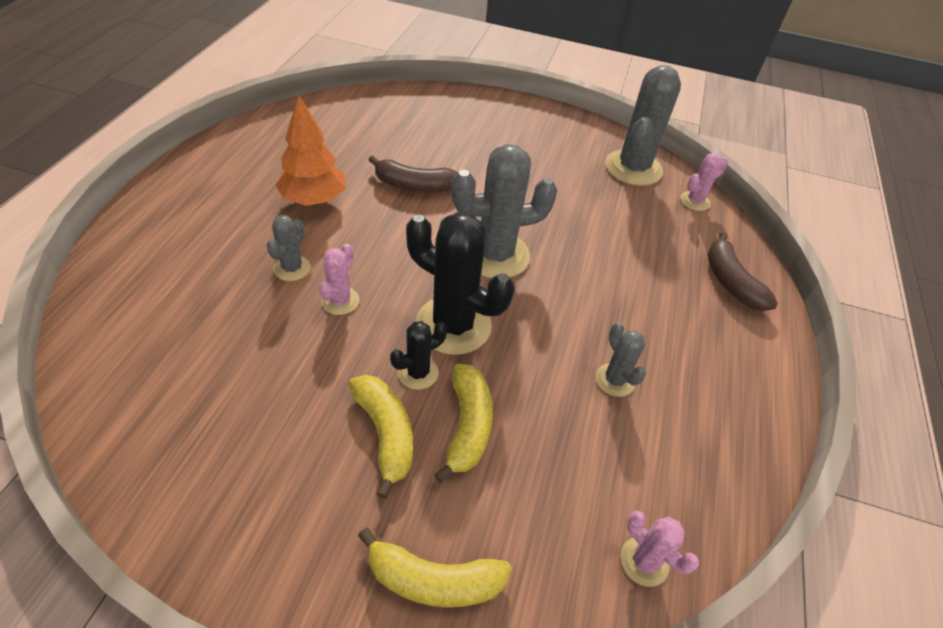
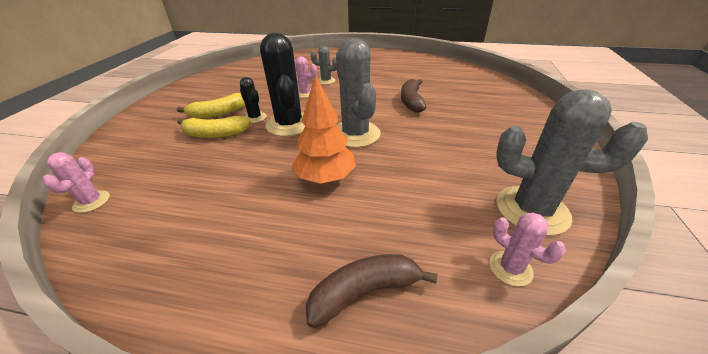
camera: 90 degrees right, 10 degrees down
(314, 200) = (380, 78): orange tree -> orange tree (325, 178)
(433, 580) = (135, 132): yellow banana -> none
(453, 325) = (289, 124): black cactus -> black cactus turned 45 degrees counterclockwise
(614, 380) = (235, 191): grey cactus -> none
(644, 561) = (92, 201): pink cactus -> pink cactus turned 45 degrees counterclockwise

...

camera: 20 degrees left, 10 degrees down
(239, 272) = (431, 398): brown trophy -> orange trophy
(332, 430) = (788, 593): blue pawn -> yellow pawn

What the task requires
In the listing above, find the line holding "camera: 90 degrees right, 10 degrees down" and the line holding "(644, 561) = (92, 201): pink", then output those two lines and every line between them exactly.

Solved problem
camera: 90 degrees right, 10 degrees down
(314, 200) = (380, 78): orange tree -> orange tree (325, 178)
(433, 580) = (135, 132): yellow banana -> none
(453, 325) = (289, 124): black cactus -> black cactus turned 45 degrees counterclockwise
(614, 380) = (235, 191): grey cactus -> none
(644, 561) = (92, 201): pink cactus -> pink cactus turned 45 degrees counterclockwise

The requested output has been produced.